Work request :: Drop all pictures and repeat exactly the lines from the line holding "D201: schottky SS14" through the end of the records.

Listed records ::
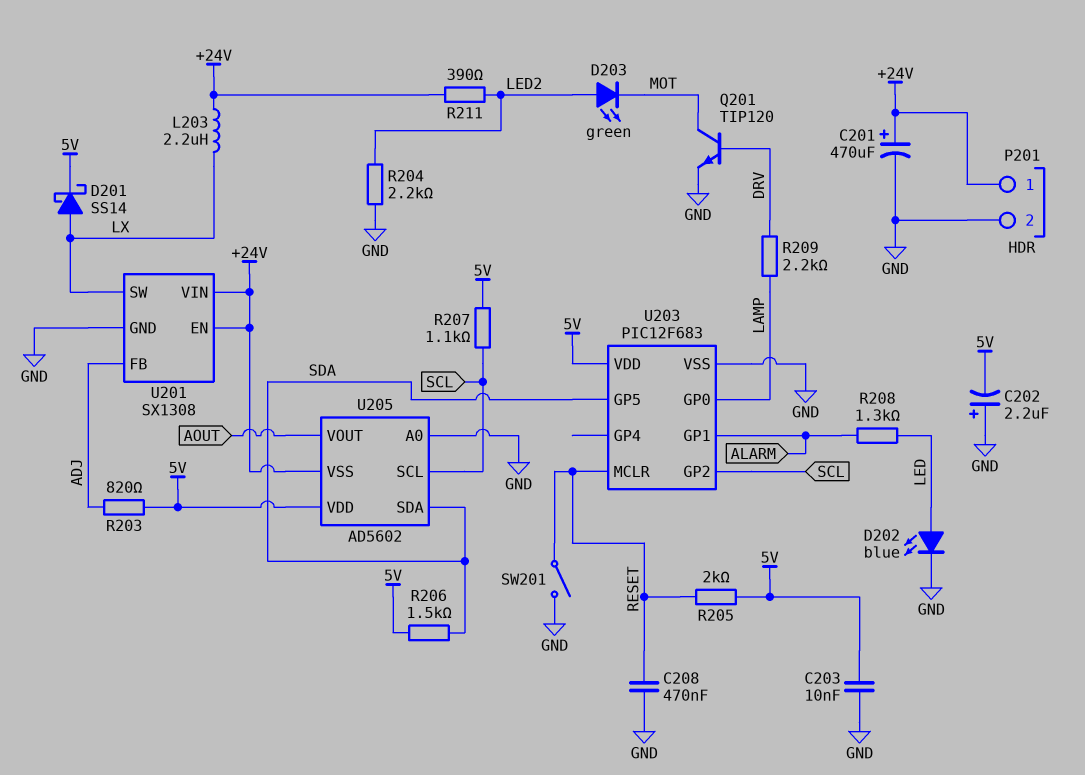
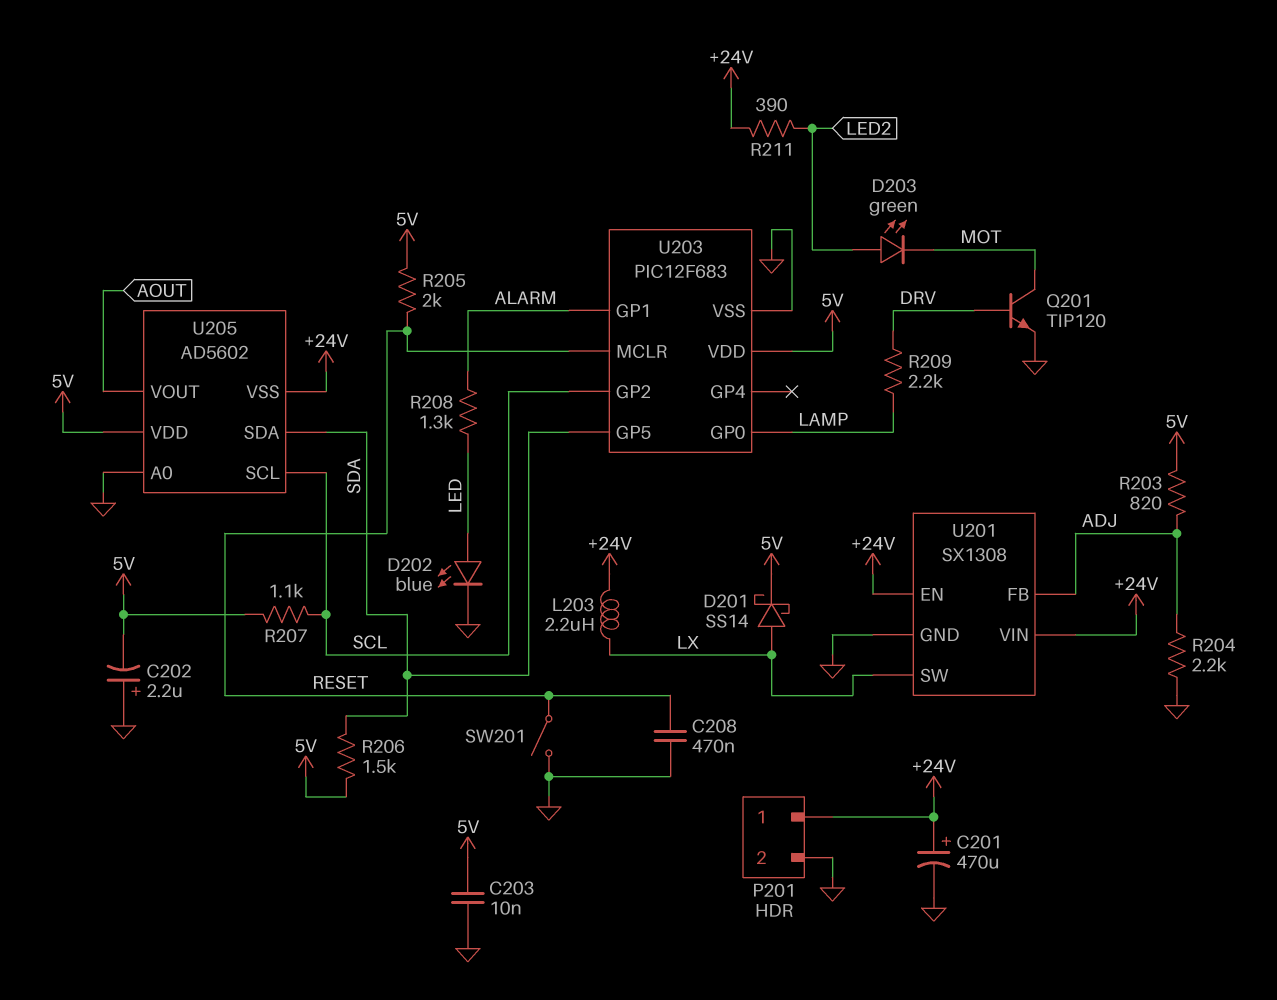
R204: 2.2k (GND, LED2) -> 2.2k (ADJ, GND)

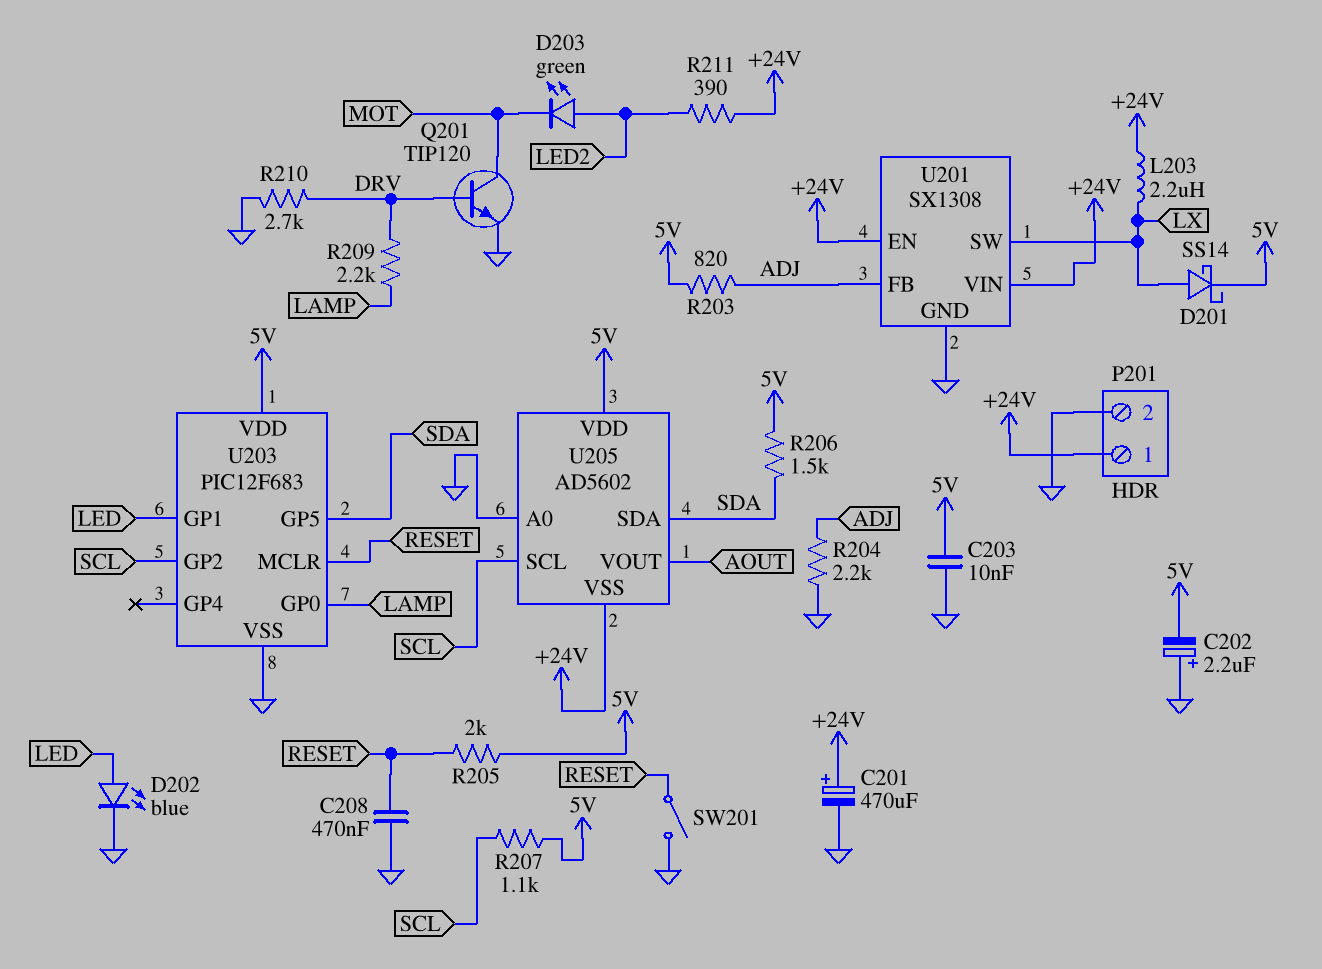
R208: 1.3k (ALARM, LED) -> none
R210: none -> 2.7k (DRV, GND)
U203 pin GP1: ALARM -> LED

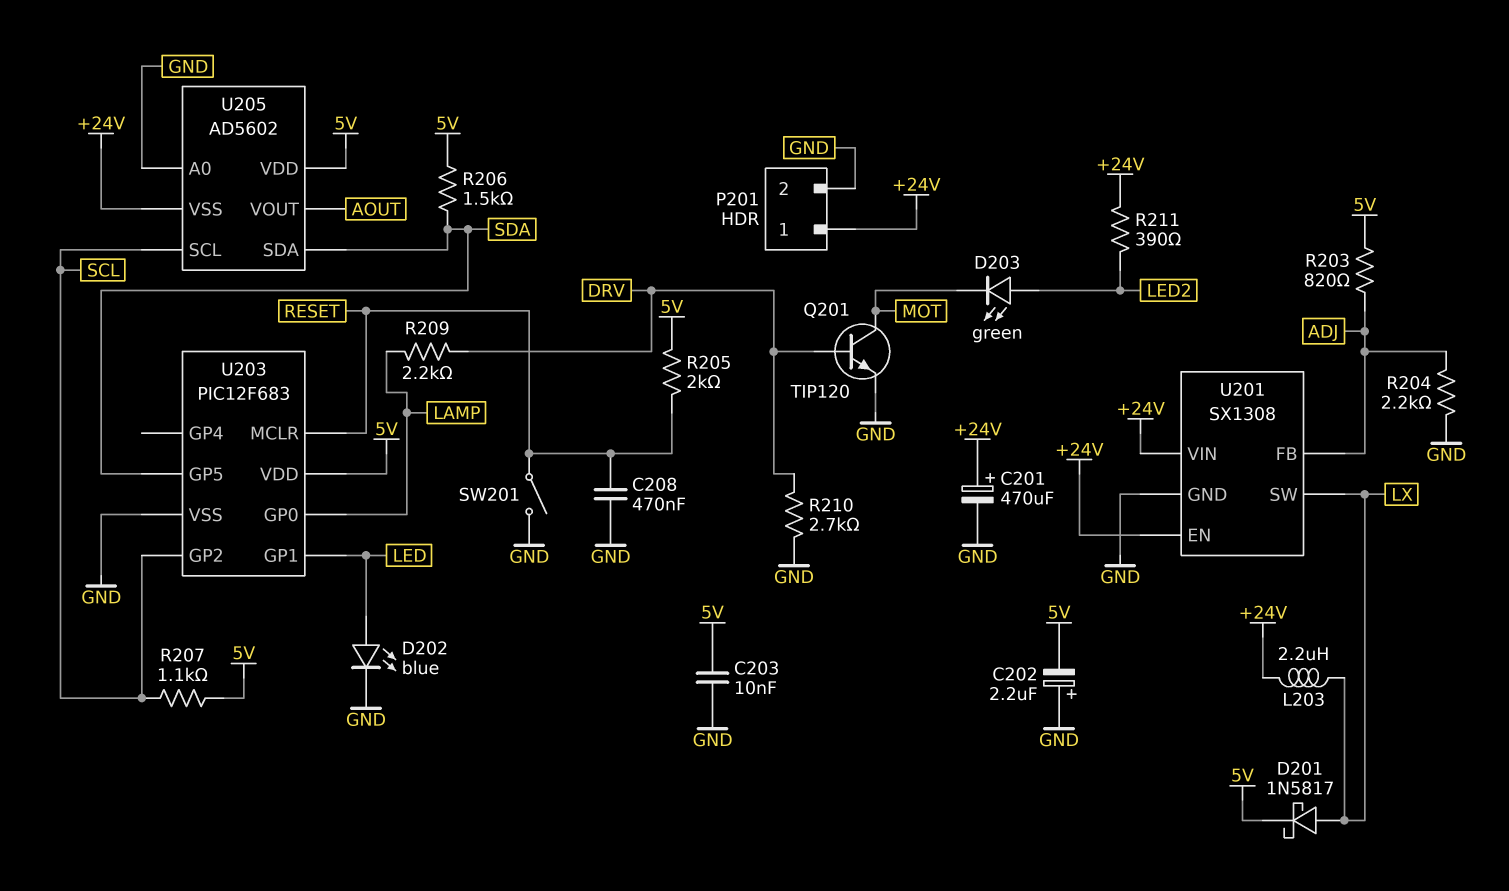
D201: schottky SS14 (A LX, K 5V) -> schottky 1N5817 (A LX, K 5V)

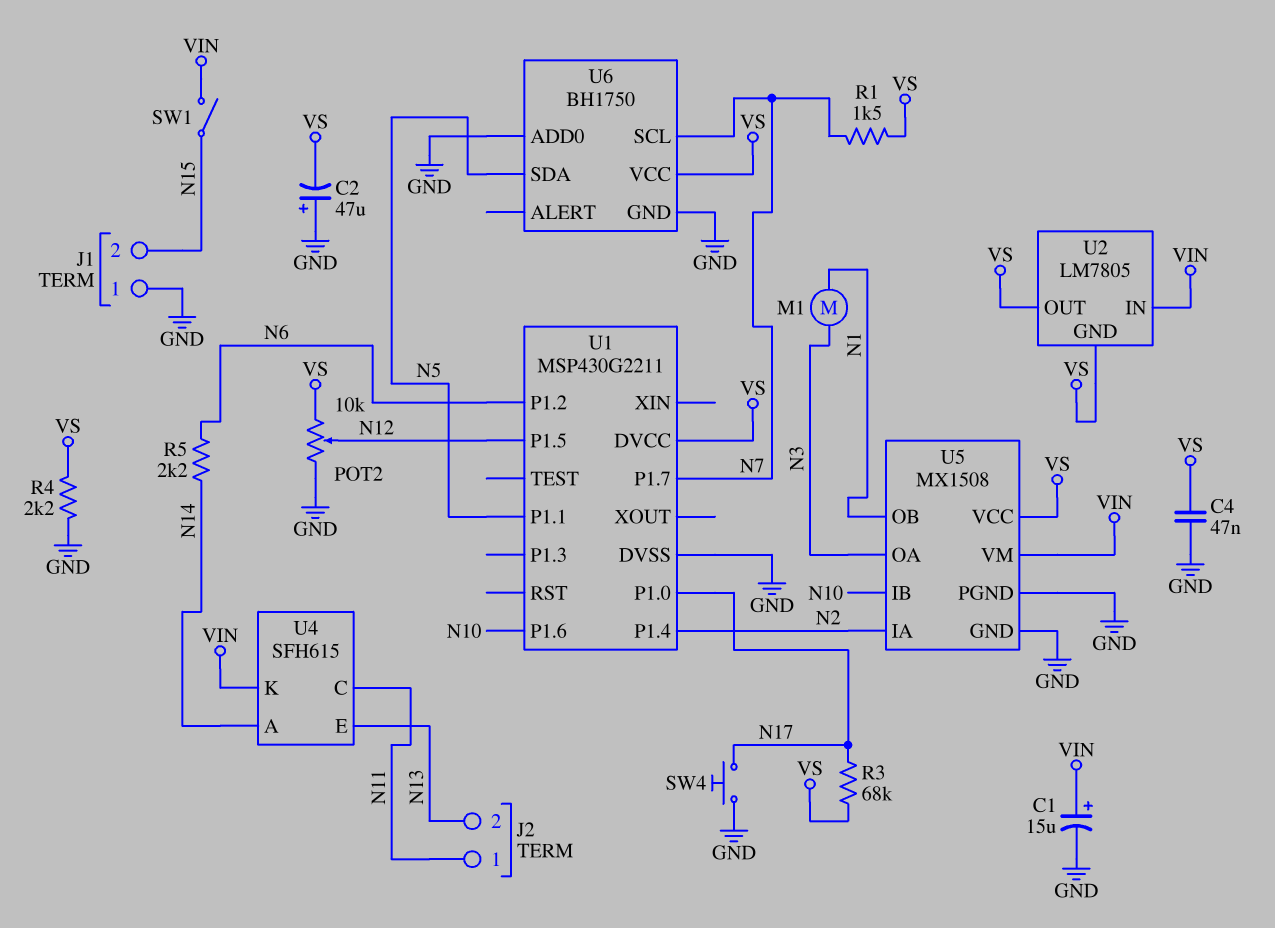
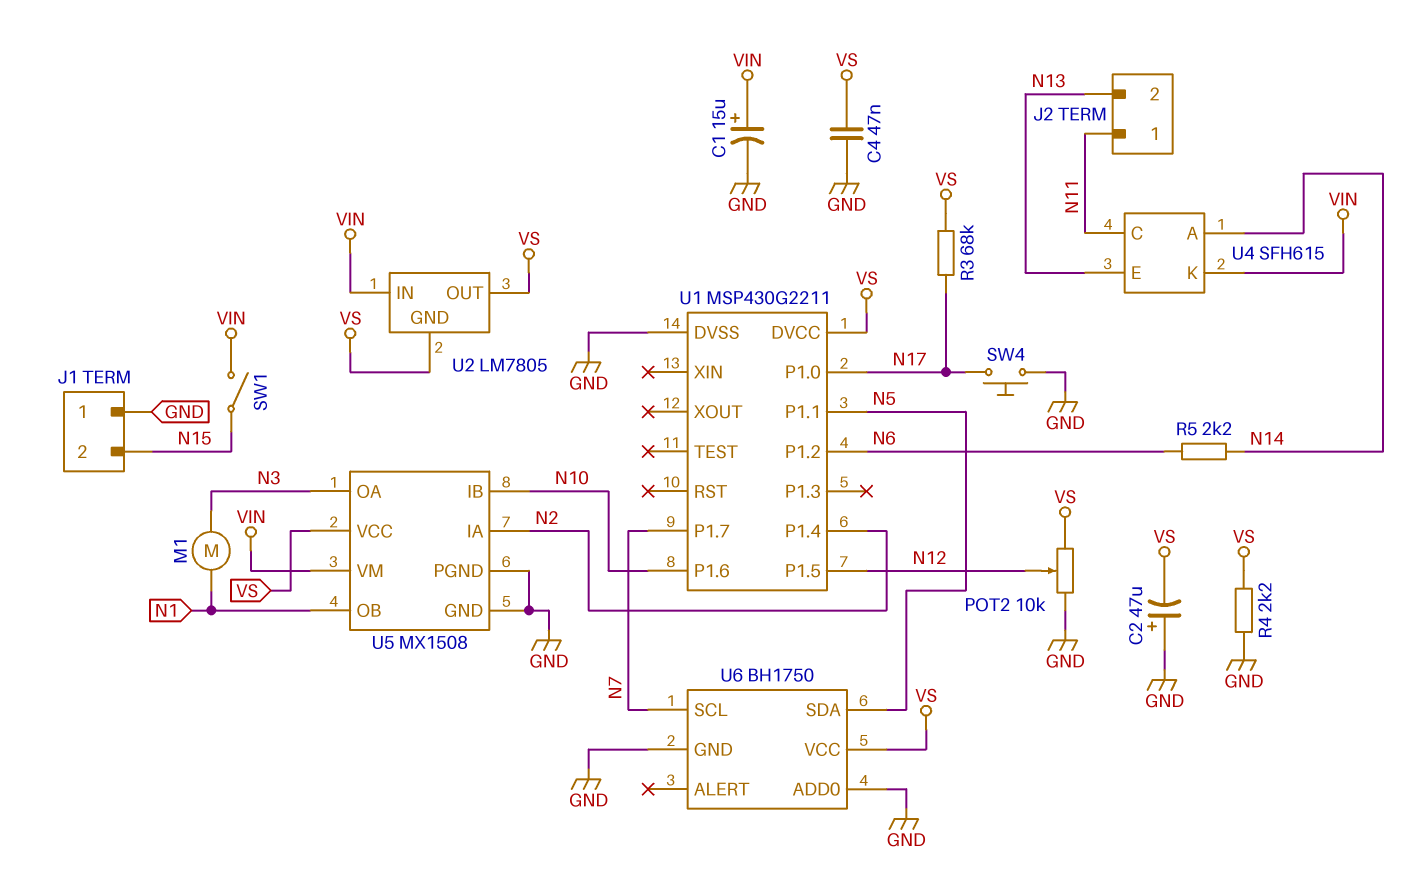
R1: 1.5k (N7, VS) -> none

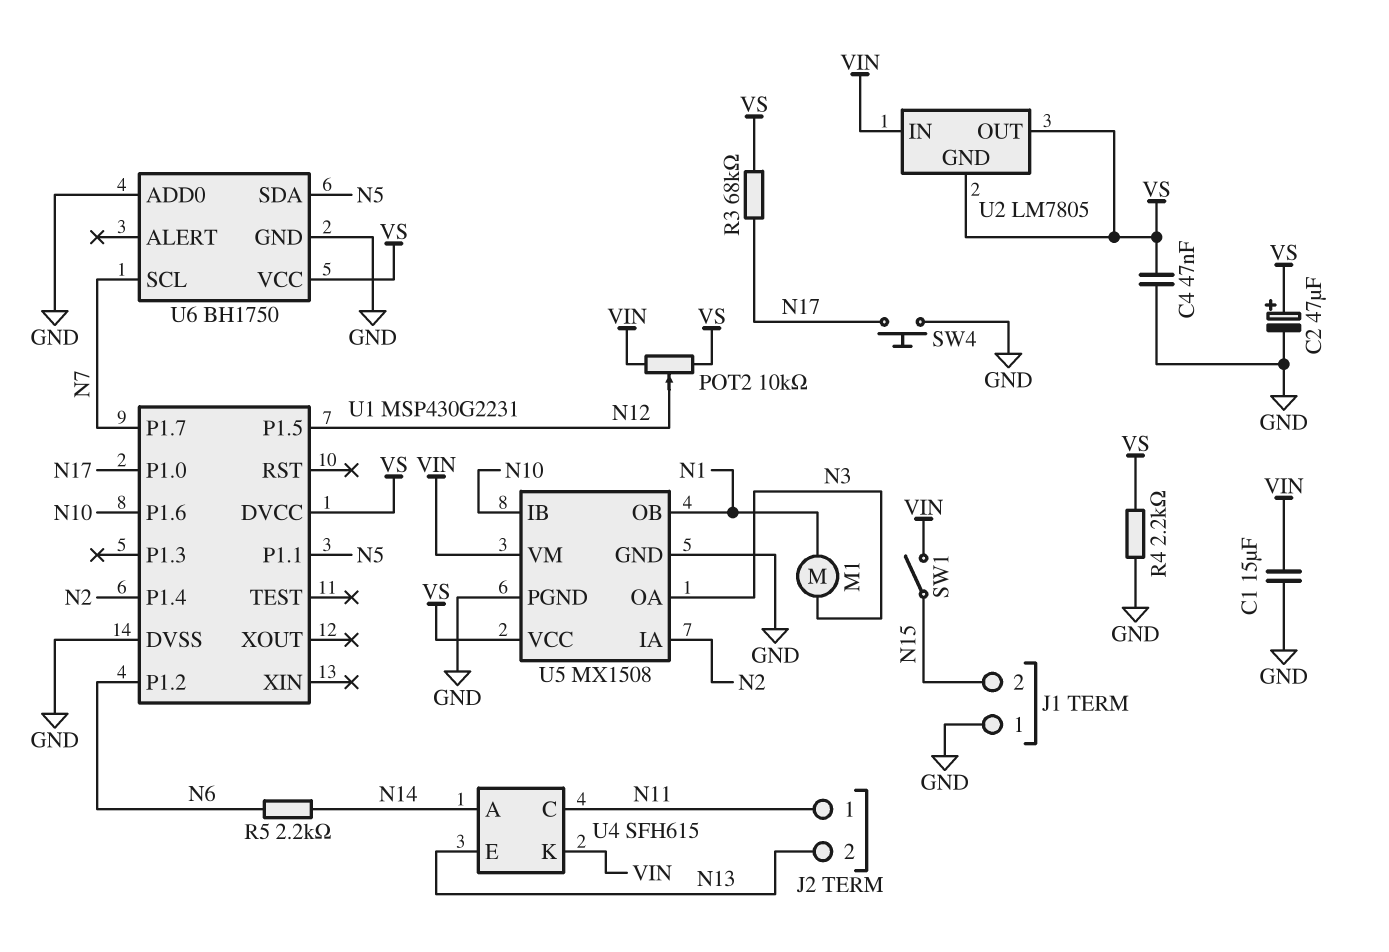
C1: 15uF (plus VIN, minus GND) -> 15uF (GND, VIN)
C2: 47uF (plus GND, minus VS) -> 47uF (plus VS, minus GND)
POT2: 10k (GND, VS, wiper N12) -> 10k (VIN, VS, wiper N12)
U1: MSP430G2211 -> MSP430G2231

Answer section ::
D201: schottky SS14 (A LX, K 5V) -> schottky 1N5817 (A LX, K 5V)

R1: 1.5k (N7, VS) -> none

C1: 15uF (plus VIN, minus GND) -> 15uF (GND, VIN)
C2: 47uF (plus GND, minus VS) -> 47uF (plus VS, minus GND)
POT2: 10k (GND, VS, wiper N12) -> 10k (VIN, VS, wiper N12)
U1: MSP430G2211 -> MSP430G2231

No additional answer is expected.